Problem details: Could you find each line of the data below that contains the word "GATE" and copy those lines?

Information shown:
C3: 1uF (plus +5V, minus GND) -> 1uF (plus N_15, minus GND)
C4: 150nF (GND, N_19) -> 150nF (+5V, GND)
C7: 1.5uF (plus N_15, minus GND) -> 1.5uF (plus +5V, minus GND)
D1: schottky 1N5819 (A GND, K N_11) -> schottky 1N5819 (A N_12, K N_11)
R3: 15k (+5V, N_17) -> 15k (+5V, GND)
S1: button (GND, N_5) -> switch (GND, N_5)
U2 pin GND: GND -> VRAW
--
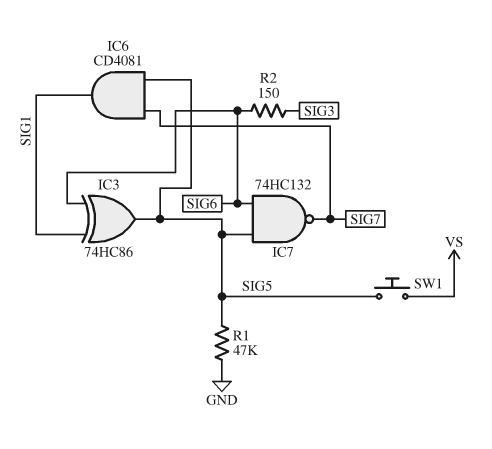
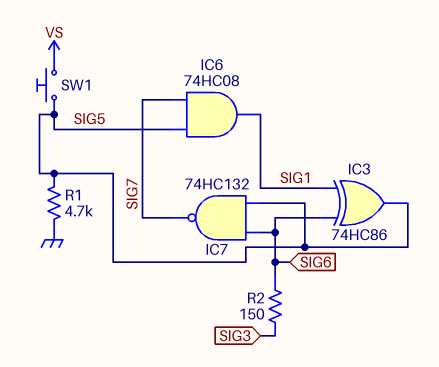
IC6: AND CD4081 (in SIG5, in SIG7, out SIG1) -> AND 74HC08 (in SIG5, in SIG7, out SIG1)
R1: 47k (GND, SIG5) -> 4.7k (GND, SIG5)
* * *
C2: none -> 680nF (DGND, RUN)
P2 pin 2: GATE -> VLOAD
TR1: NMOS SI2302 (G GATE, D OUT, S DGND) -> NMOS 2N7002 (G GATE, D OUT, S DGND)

Finished task:
P2 pin 2: GATE -> VLOAD
TR1: NMOS SI2302 (G GATE, D OUT, S DGND) -> NMOS 2N7002 (G GATE, D OUT, S DGND)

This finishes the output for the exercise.